### [WHAT IS NEEDED]
Make a verbatim transcription of the records, without the pictures.

### [RAW DATA]
=== Begin Enclosure ===
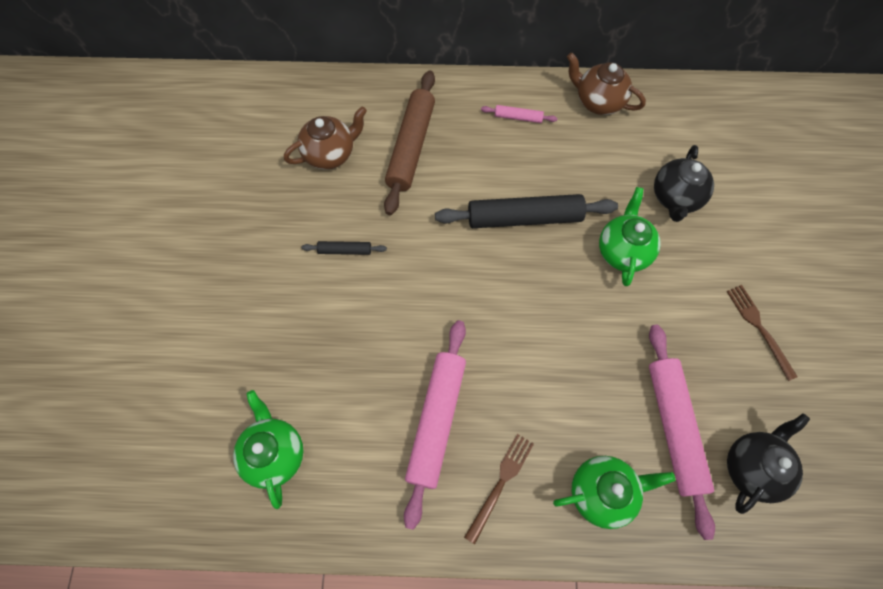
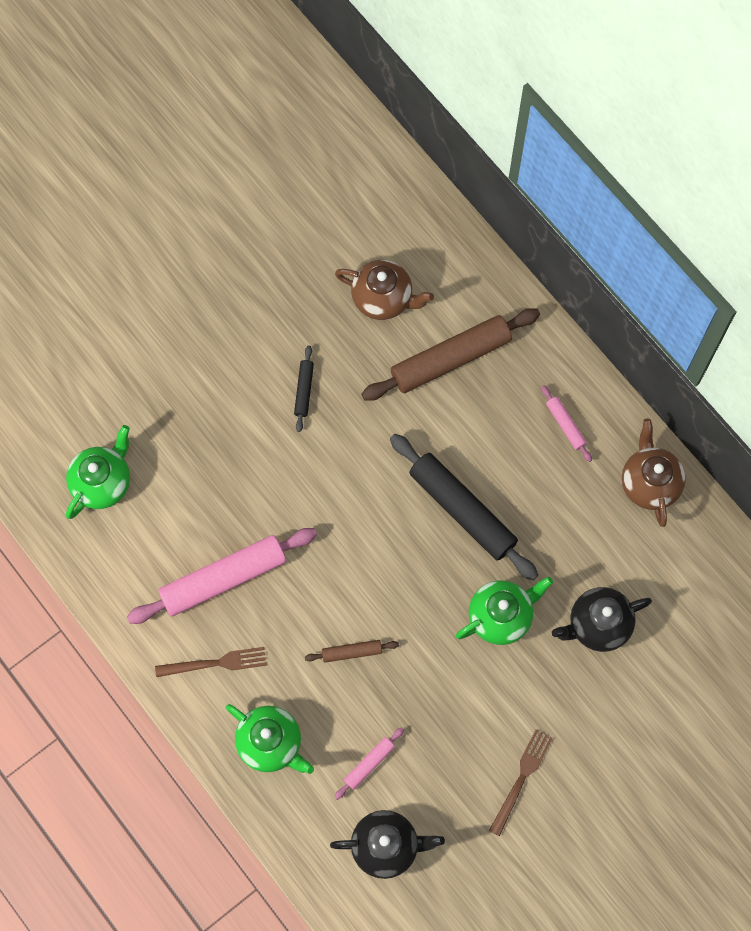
camera: 50 degrees right, 5 degrees up
(345, 250) = (304, 390): black rolling pin -> black rolling pin turned 45 degrees clockwise
(572, 371) = (351, 652): none -> brown rolling pin
(673, 427) = (369, 764): pink rolling pin -> pink rolling pin, size x0.46

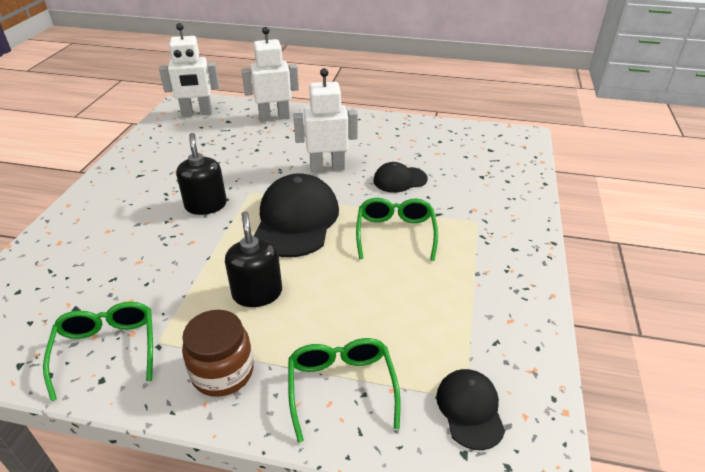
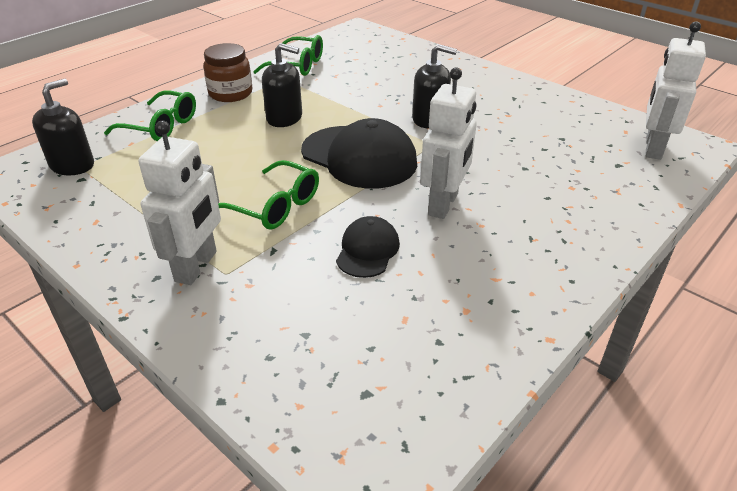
camera: 120 degrees right, 0 degrees up
(274, 117) = (613, 202): white robot -> white robot (196, 266)
(470, 409) = (72, 165): black cap -> black soap dispenser

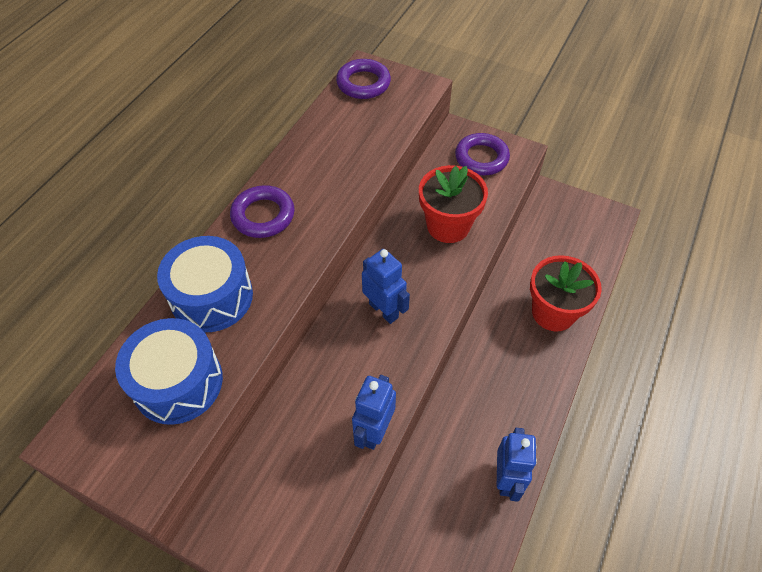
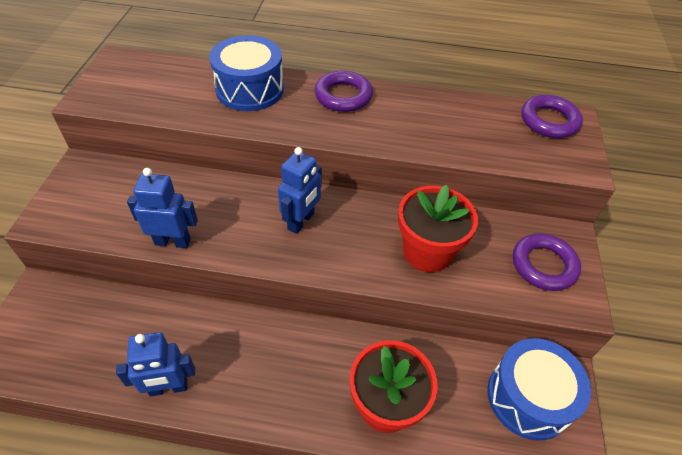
camera: 70 degrees right, 5 degrees down
(178, 382) = (169, 93): blue drum -> blue drum (528, 397)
=== End Enclosure ===
### [ANSWER BOX]
camera: 50 degrees right, 5 degrees up
(345, 250) = (304, 390): black rolling pin -> black rolling pin turned 45 degrees clockwise
(572, 371) = (351, 652): none -> brown rolling pin
(673, 427) = (369, 764): pink rolling pin -> pink rolling pin, size x0.46

camera: 120 degrees right, 0 degrees up
(274, 117) = (613, 202): white robot -> white robot (196, 266)
(470, 409) = (72, 165): black cap -> black soap dispenser

camera: 70 degrees right, 5 degrees down
(178, 382) = (169, 93): blue drum -> blue drum (528, 397)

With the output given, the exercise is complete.